**Image change detection data**
----
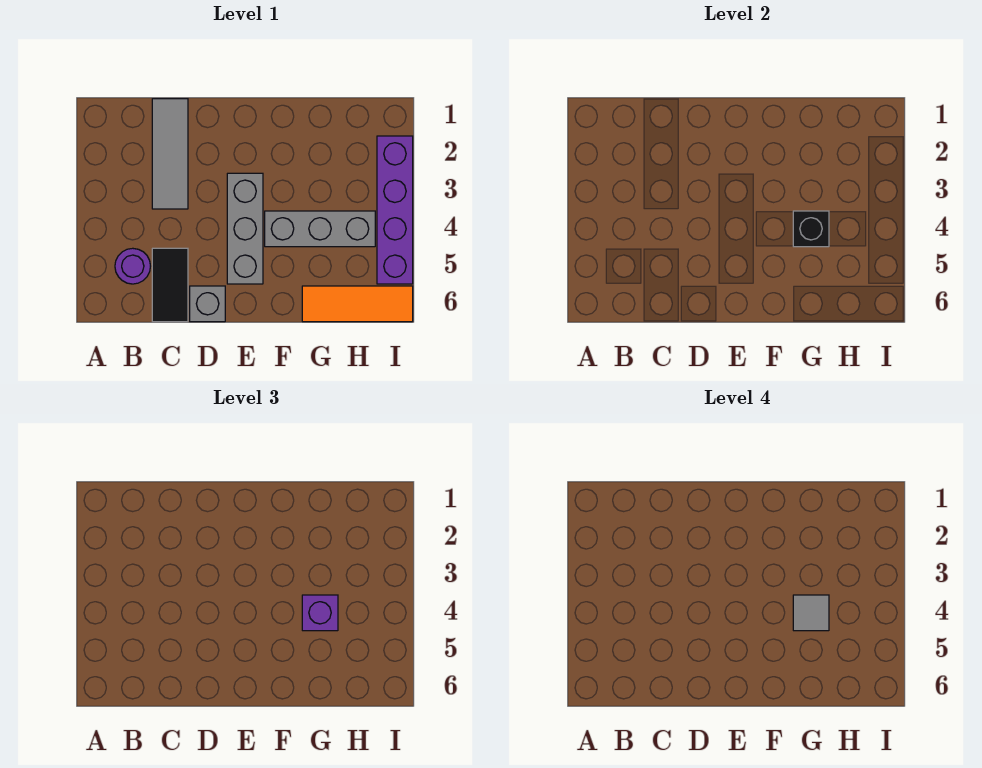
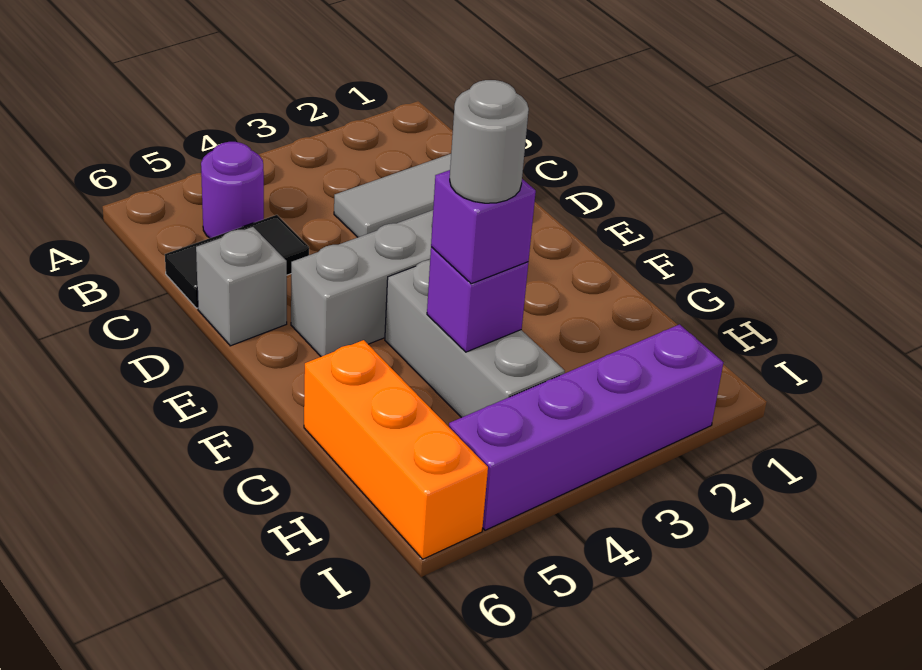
black brick G4 level 2 -> purple brick G4 level 2
grey tile G4 level 4 -> grey round brick G4 level 4
orange tile G6:I6 level 1 -> orange brick G6:I6 level 1

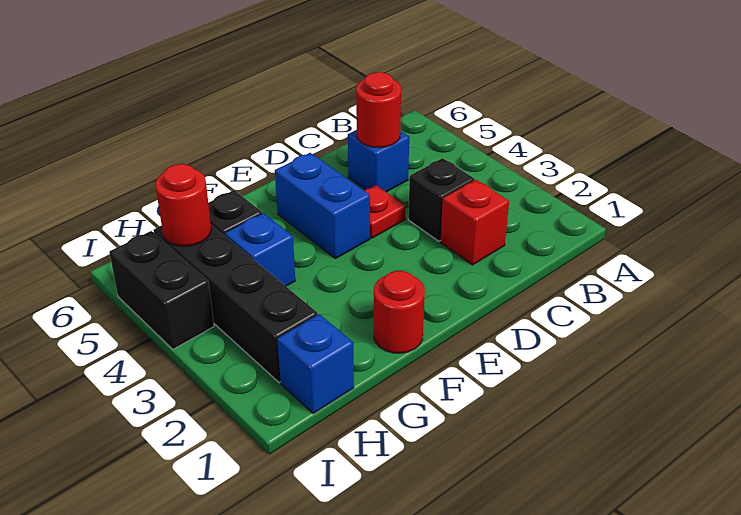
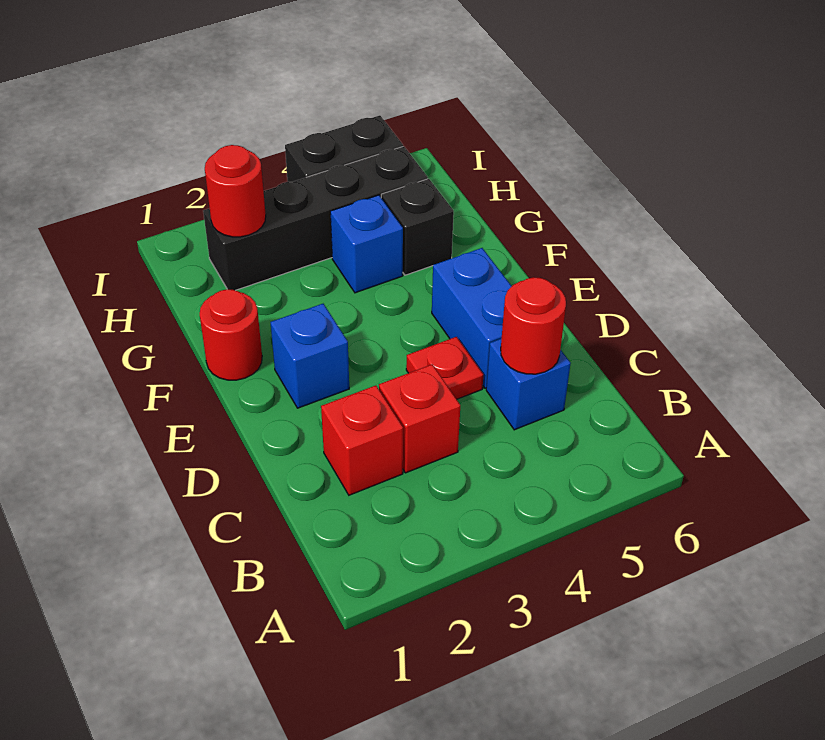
black brick C3 level 1 -> red brick C3 level 1
blue brick E4:E5 level 1 -> blue brick D5:E5 level 1
blue brick H1 level 1 -> blue brick E2 level 1
red round brick H5 level 2 -> red round brick H2 level 2

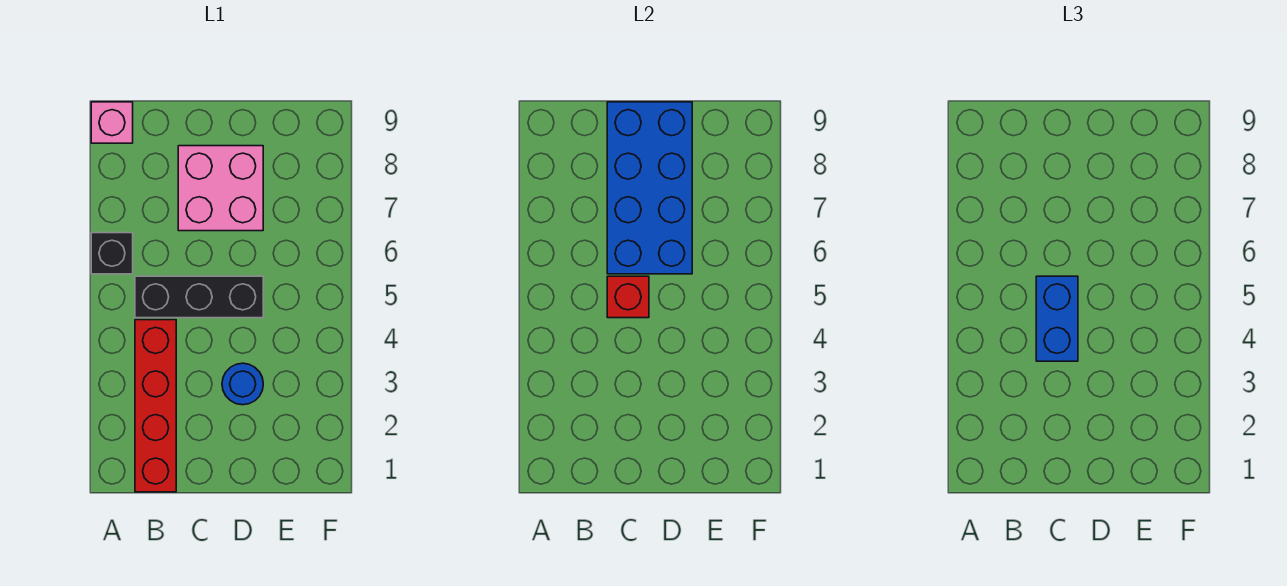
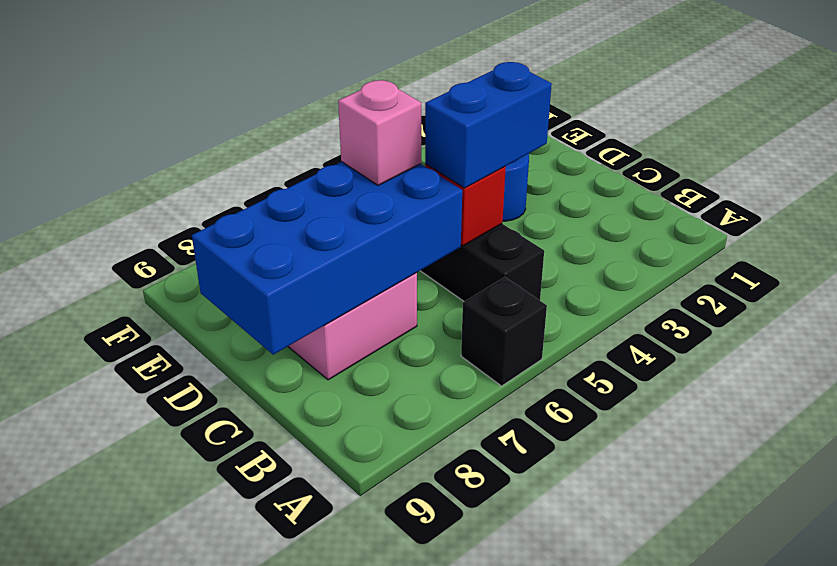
pink brick A9 level 1 -> pink brick D6 level 3
red brick B1:B4 level 1 -> none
----
**THE TASK**
Only the lines from the start of the records above through the line containing "red round brick H5" should be returned, exactly and with both ends, please; the pictures stay out.

**TASK SOLUTION**
black brick G4 level 2 -> purple brick G4 level 2
grey tile G4 level 4 -> grey round brick G4 level 4
orange tile G6:I6 level 1 -> orange brick G6:I6 level 1

black brick C3 level 1 -> red brick C3 level 1
blue brick E4:E5 level 1 -> blue brick D5:E5 level 1
blue brick H1 level 1 -> blue brick E2 level 1
red round brick H5 level 2 -> red round brick H2 level 2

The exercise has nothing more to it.